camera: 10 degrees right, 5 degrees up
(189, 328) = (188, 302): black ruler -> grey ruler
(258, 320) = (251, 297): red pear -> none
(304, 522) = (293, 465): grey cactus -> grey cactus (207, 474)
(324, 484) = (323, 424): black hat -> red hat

————————

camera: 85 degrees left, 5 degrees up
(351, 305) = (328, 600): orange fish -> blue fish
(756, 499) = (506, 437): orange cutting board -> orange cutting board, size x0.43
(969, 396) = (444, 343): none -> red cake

————————

* _WHAT YOU SHOULD DO_:
Search the listing above for the string "black" and return each line it appears on.

* _ANSWER BOX_:
(189, 328) = (188, 302): black ruler -> grey ruler
(324, 484) = (323, 424): black hat -> red hat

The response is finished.